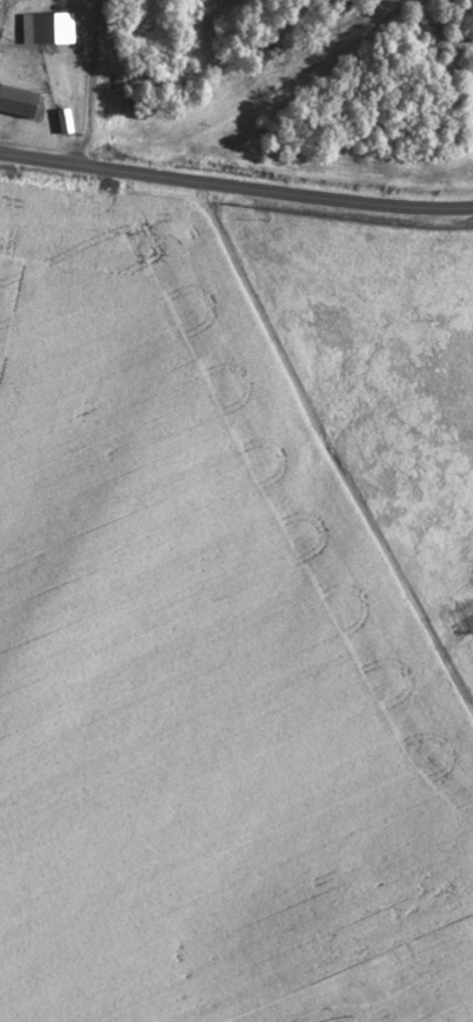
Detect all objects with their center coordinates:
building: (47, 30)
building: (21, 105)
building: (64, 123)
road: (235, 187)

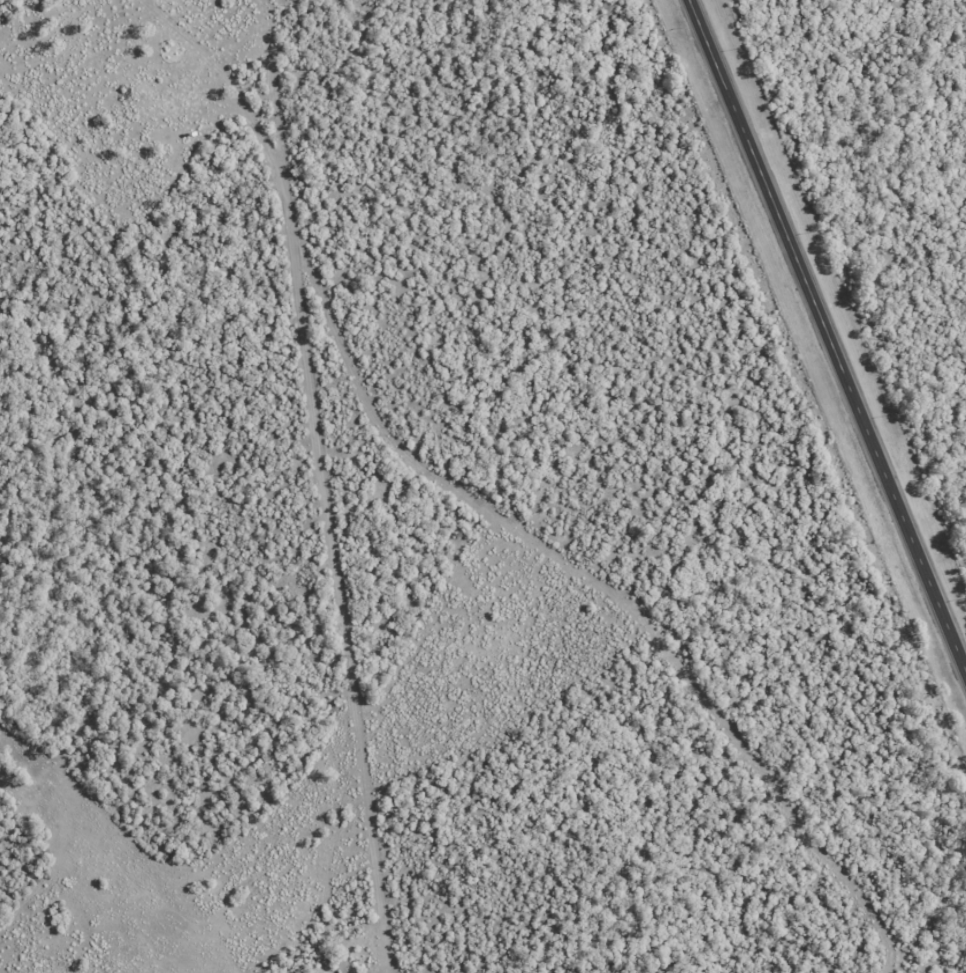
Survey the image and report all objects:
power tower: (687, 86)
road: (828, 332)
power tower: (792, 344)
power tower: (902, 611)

_ _ _ _ _ _ _

**Task prompt**
Without including any picture, retype the entries exactly.

**Exercise answer**
Detect all objects with their center coordinates:
building: (47, 30)
building: (21, 105)
building: (64, 123)
road: (235, 187)

Survey the image and report all objects:
power tower: (687, 86)
road: (828, 332)
power tower: (792, 344)
power tower: (902, 611)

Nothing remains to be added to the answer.